LISTED RECORDS:
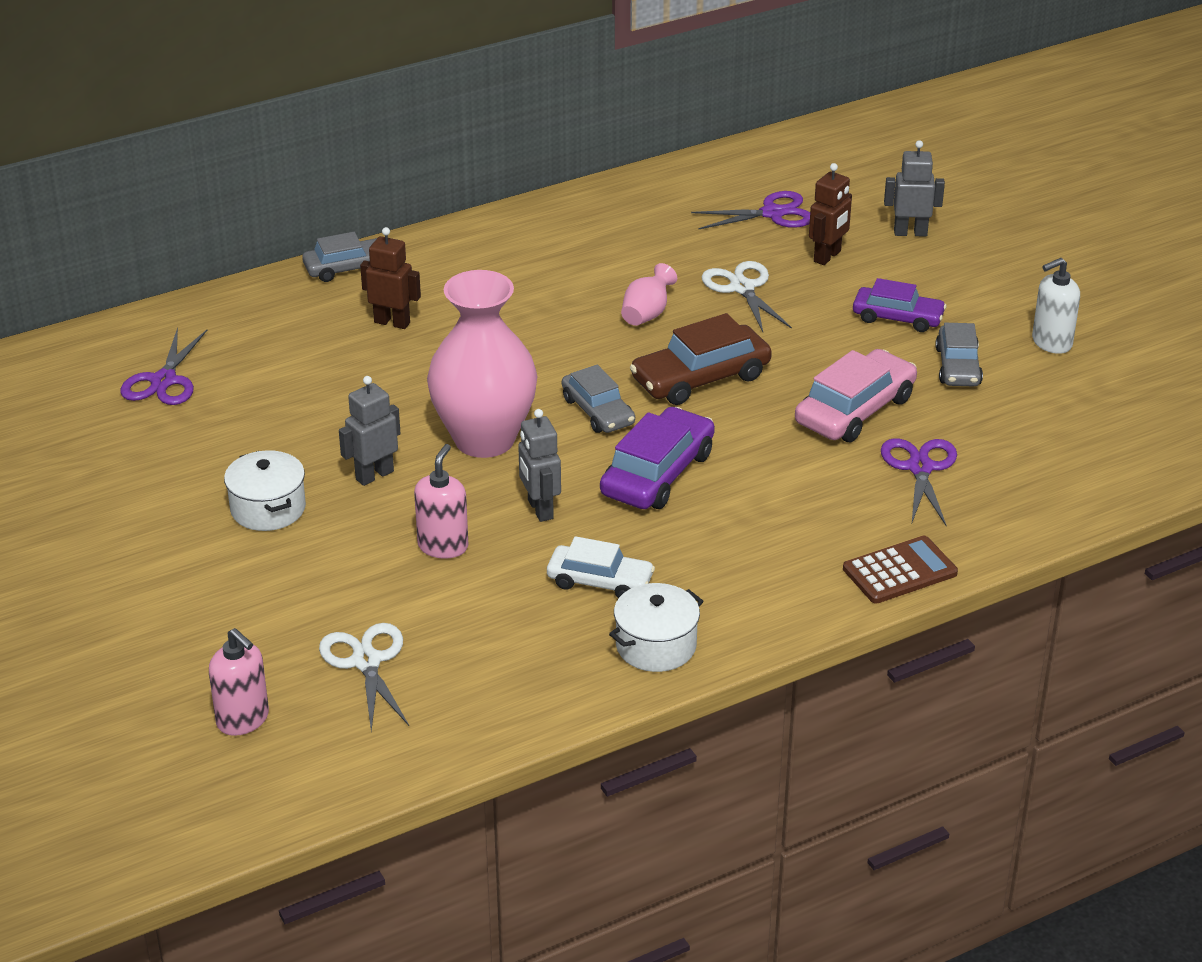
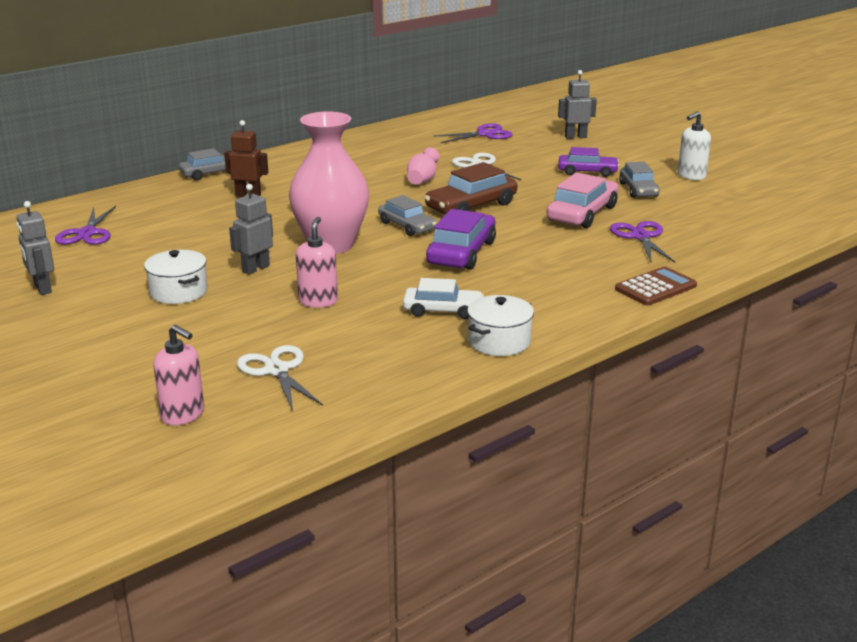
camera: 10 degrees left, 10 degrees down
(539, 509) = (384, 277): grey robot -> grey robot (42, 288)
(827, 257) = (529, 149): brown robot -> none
---
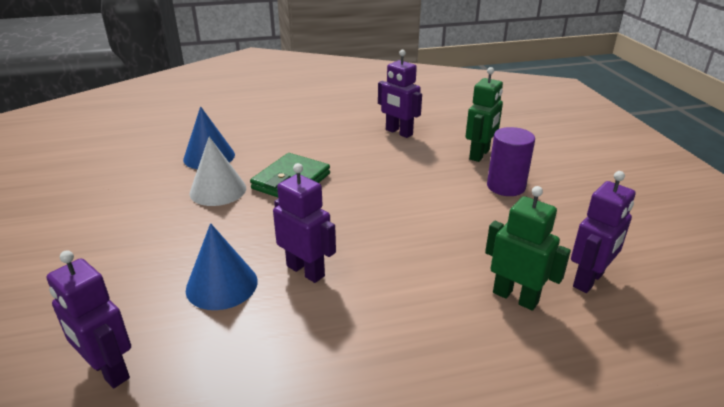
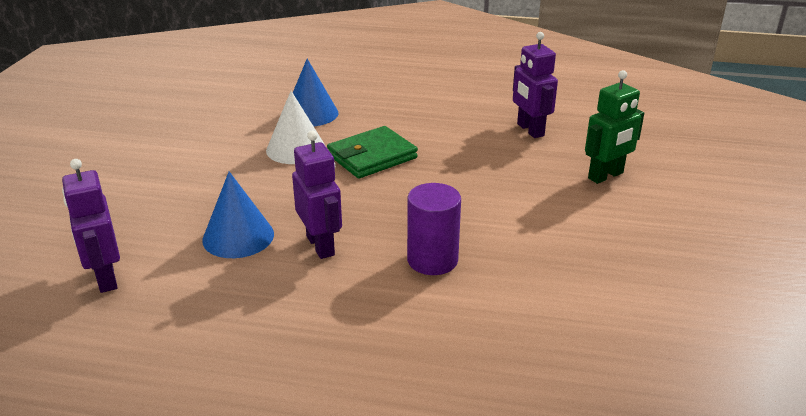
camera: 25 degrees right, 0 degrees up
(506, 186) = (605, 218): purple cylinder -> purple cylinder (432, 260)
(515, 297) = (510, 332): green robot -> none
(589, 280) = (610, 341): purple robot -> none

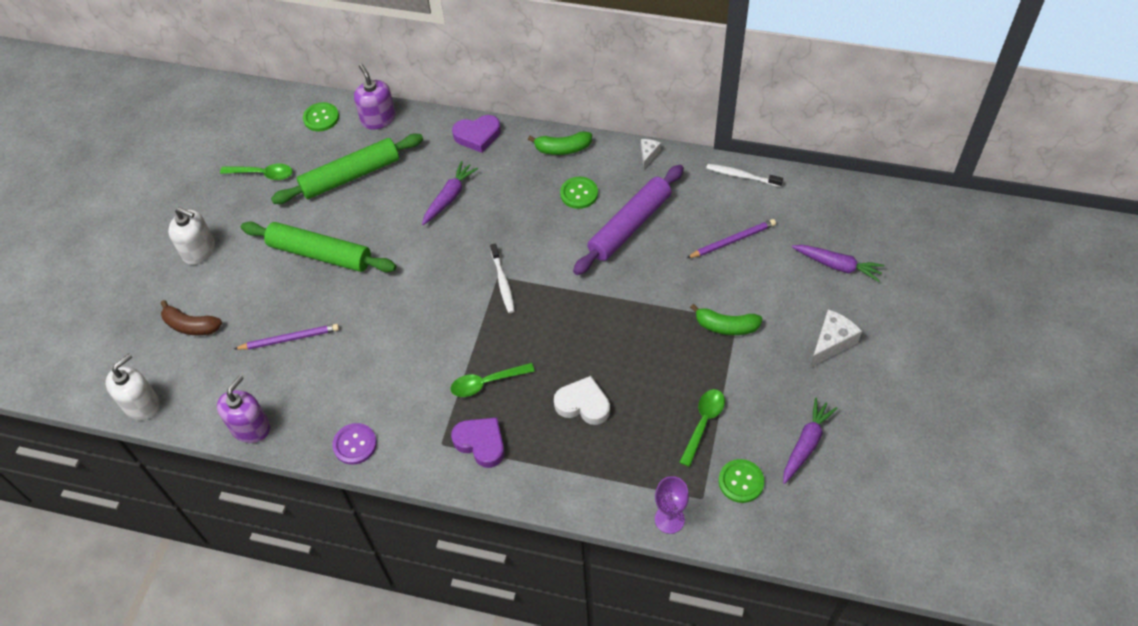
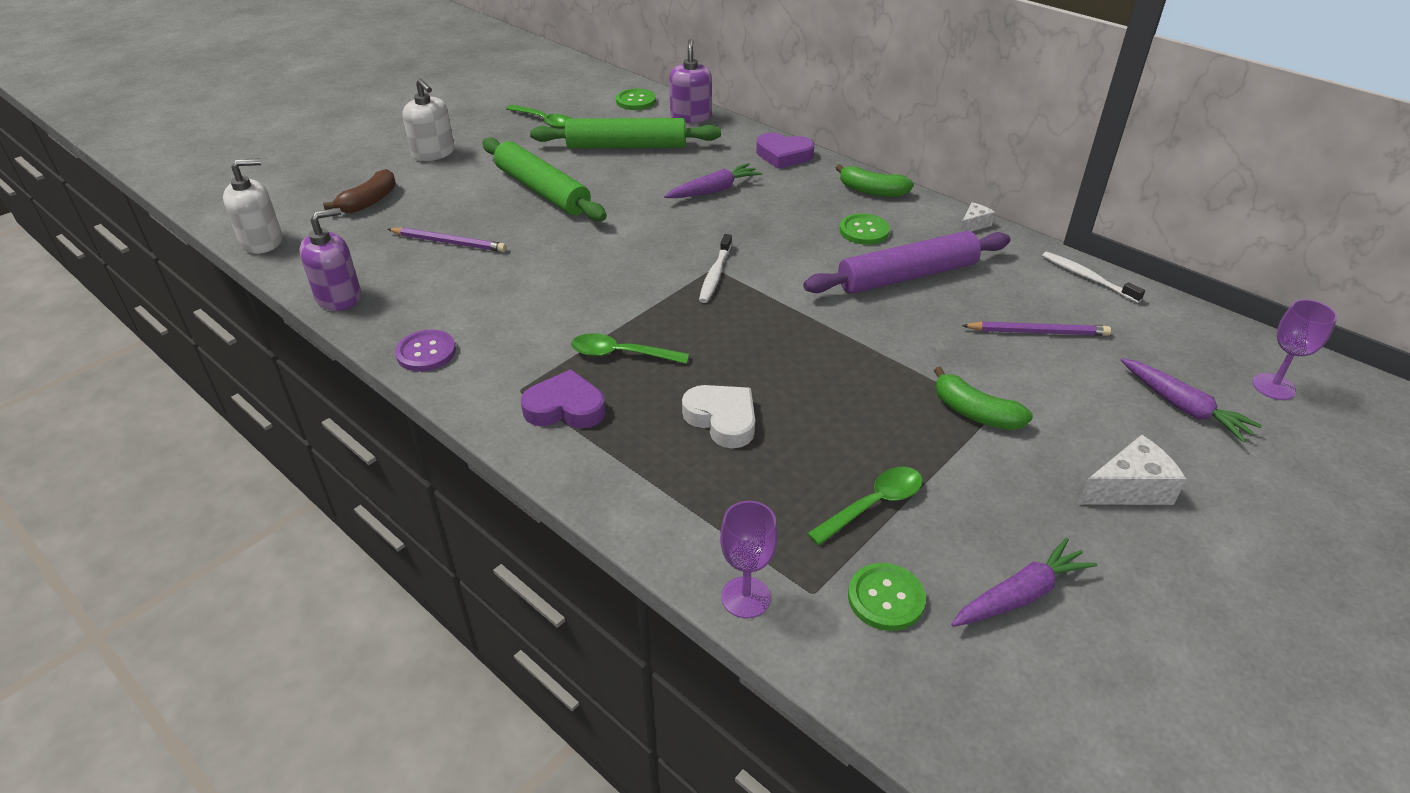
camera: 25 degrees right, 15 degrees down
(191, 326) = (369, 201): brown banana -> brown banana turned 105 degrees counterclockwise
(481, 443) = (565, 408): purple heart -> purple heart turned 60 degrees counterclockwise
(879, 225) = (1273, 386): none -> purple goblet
...
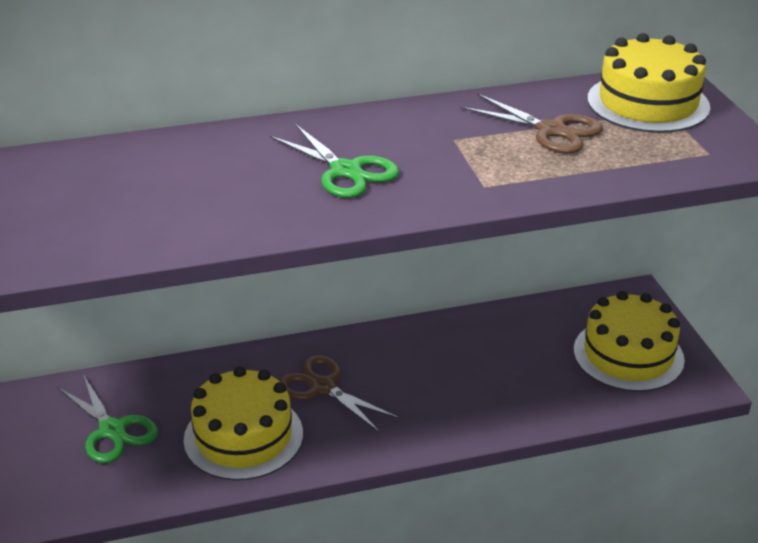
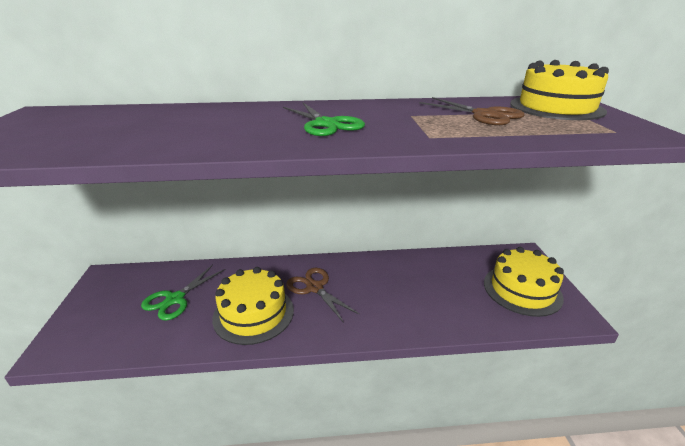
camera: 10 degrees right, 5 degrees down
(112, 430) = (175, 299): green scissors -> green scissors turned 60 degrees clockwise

TASK REQUIREMENTS: There is a run of lines above from the one with "(191, 326) = (369, 201): brown" to the one with "(879, 225) = (1273, 386): none"; print exactly that run, both ends included, and nothing else.

WRITTEN RESPONSE:
(191, 326) = (369, 201): brown banana -> brown banana turned 105 degrees counterclockwise
(481, 443) = (565, 408): purple heart -> purple heart turned 60 degrees counterclockwise
(879, 225) = (1273, 386): none -> purple goblet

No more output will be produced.